> [Task objective]: Whenever a line in the records below contains "cross", pick it out.
──────── Records for this task
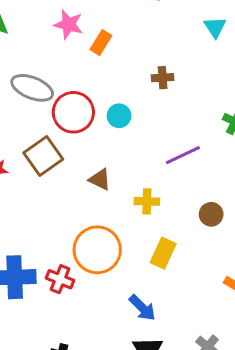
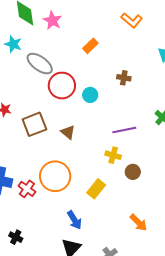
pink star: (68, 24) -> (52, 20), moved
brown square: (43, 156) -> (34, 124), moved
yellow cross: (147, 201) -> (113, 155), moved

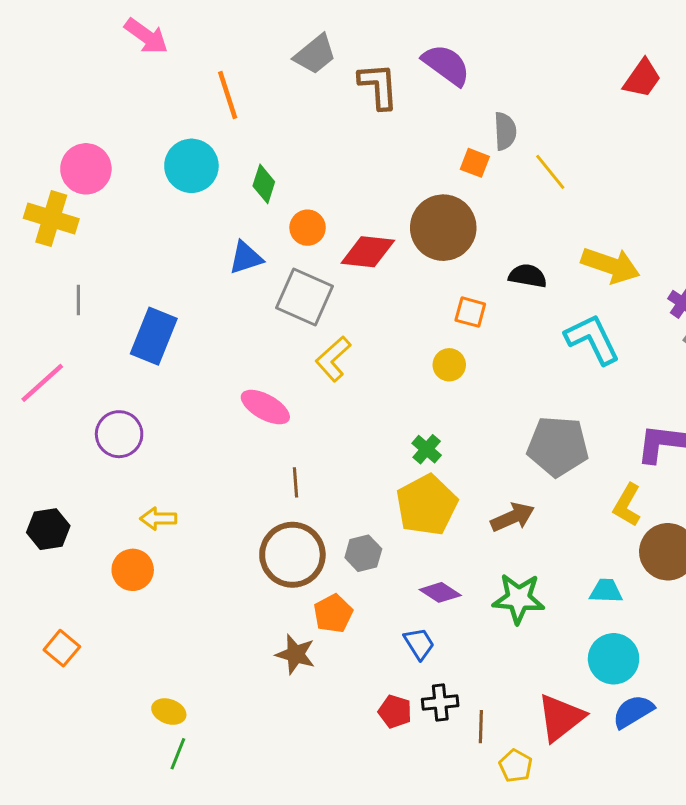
────────────────
──────── Records for this task
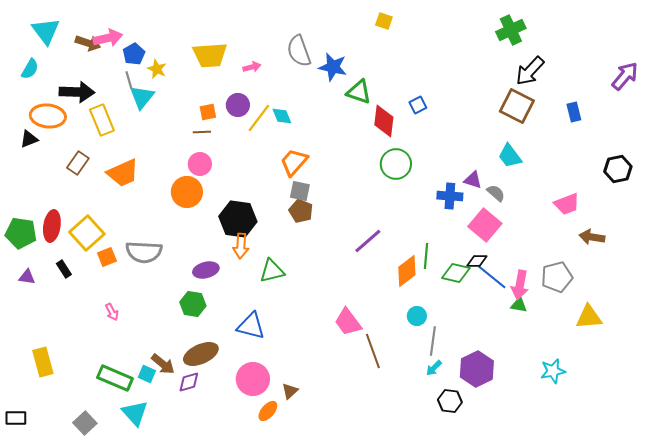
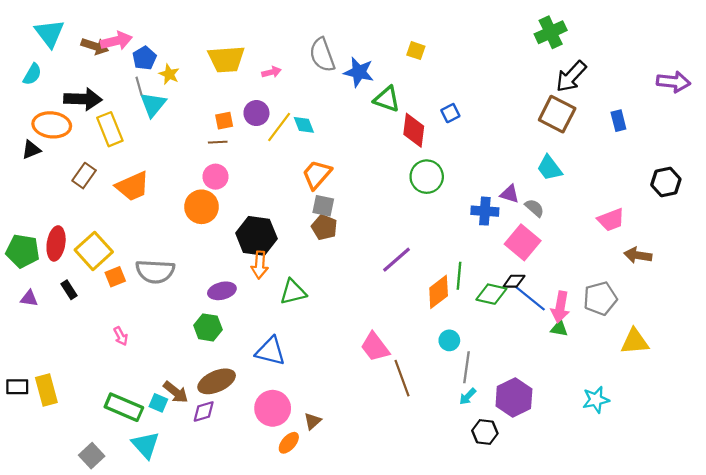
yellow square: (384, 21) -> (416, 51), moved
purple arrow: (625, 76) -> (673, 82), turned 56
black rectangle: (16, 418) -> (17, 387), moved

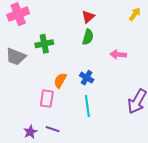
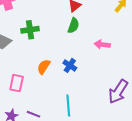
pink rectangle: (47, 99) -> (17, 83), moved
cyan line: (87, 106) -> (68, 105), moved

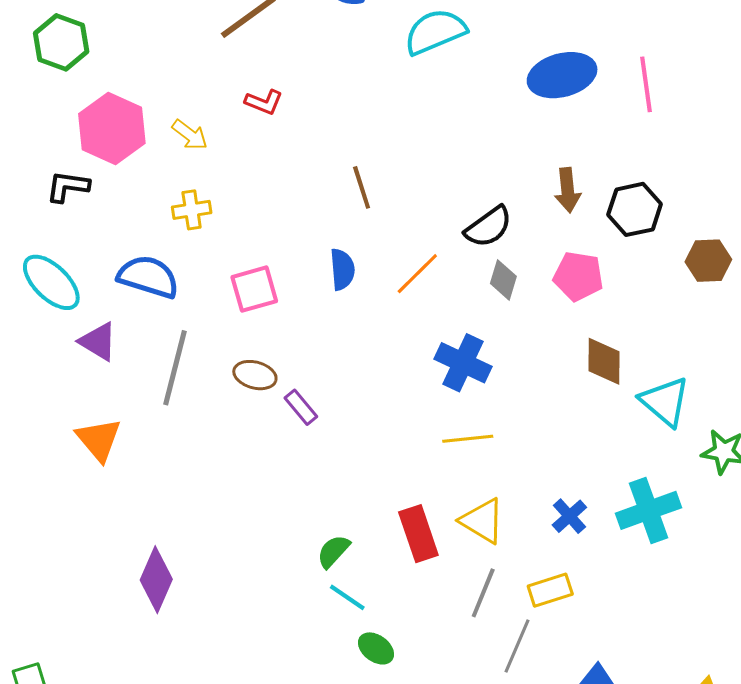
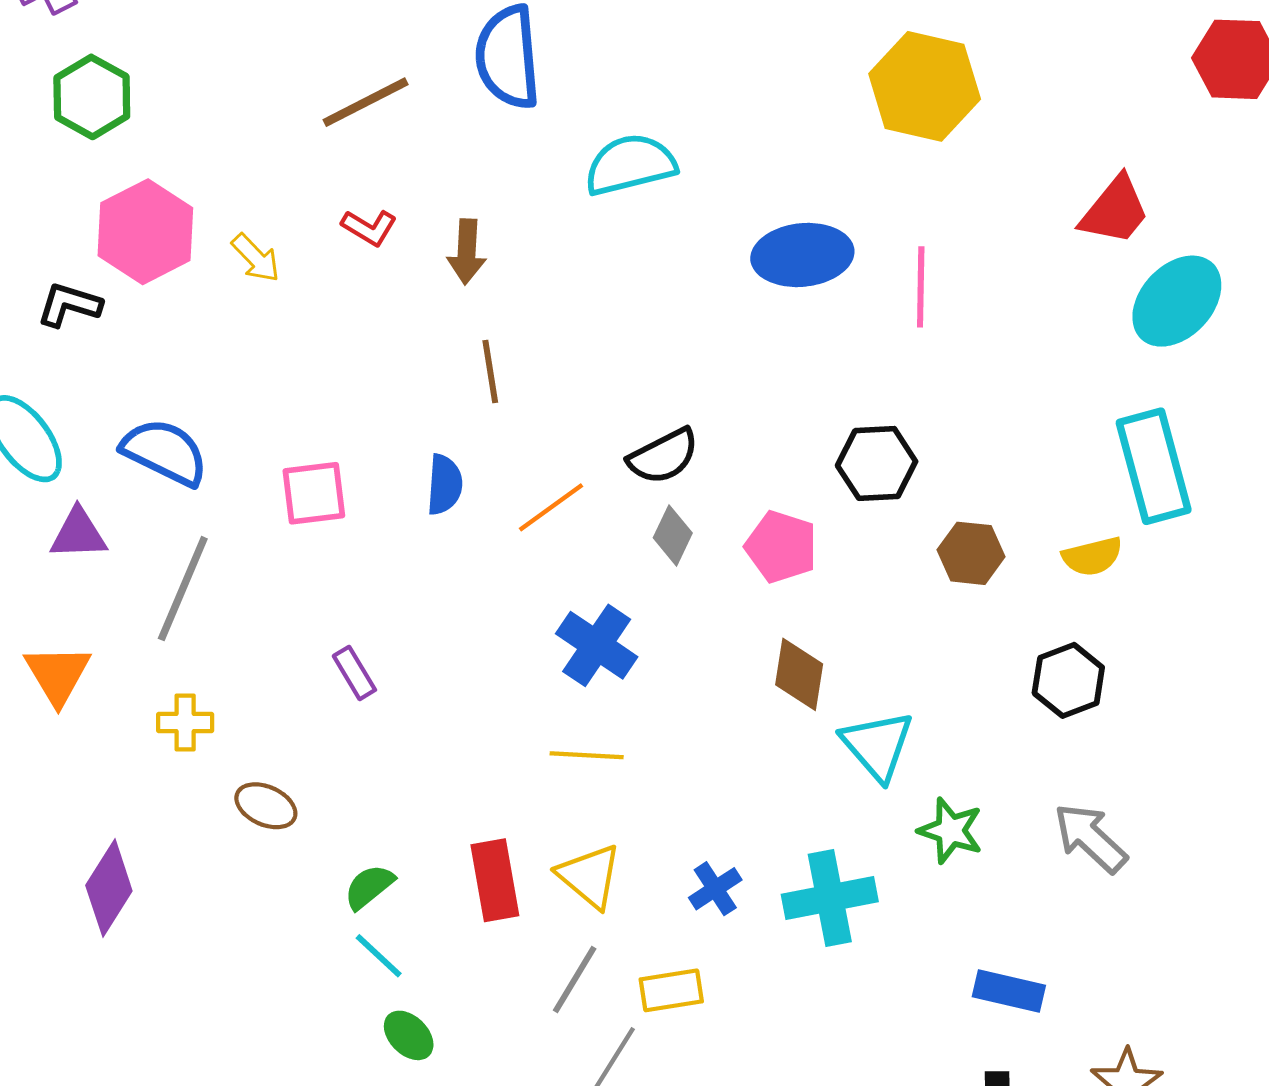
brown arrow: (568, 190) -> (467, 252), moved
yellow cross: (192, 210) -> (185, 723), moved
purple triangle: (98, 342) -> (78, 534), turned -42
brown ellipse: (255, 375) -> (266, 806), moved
────────────────
> [Task response]:
yellow cross: (147, 201) -> (113, 155), moved
yellow cross: (192, 210) -> (185, 723), moved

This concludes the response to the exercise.